**Material provided**.
Content starts
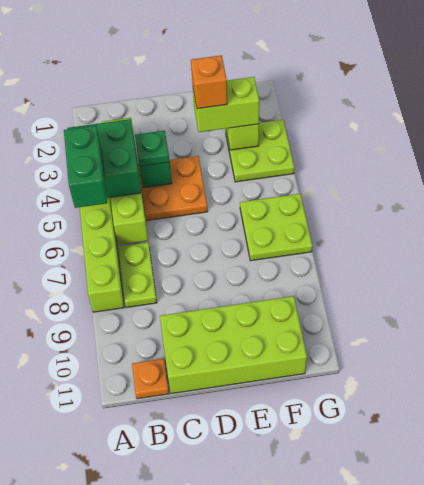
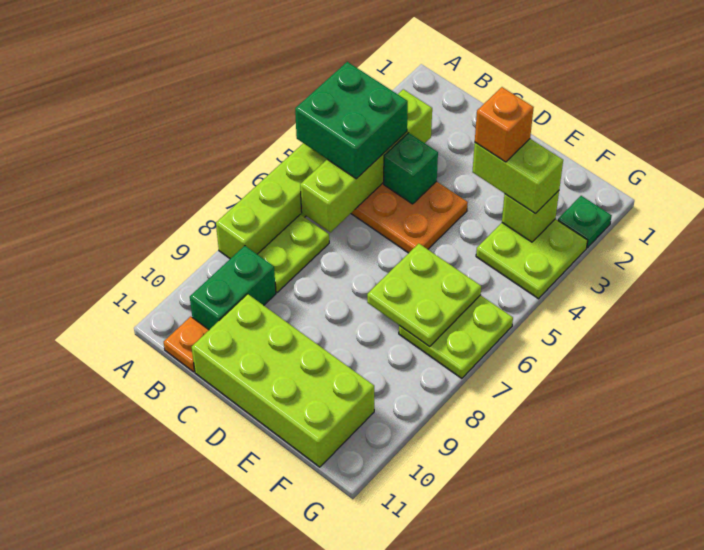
green brick A5:A6 level 4 -> green brick B9:B10 level 1
green plate C4 level 3 -> green plate G2 level 1
none -> lime plate E6:F7 level 2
Content ends
Once the pictures are set aside, give the listing again word for word.

**Solution for this exercise**.
green brick A5:A6 level 4 -> green brick B9:B10 level 1
green plate C4 level 3 -> green plate G2 level 1
none -> lime plate E6:F7 level 2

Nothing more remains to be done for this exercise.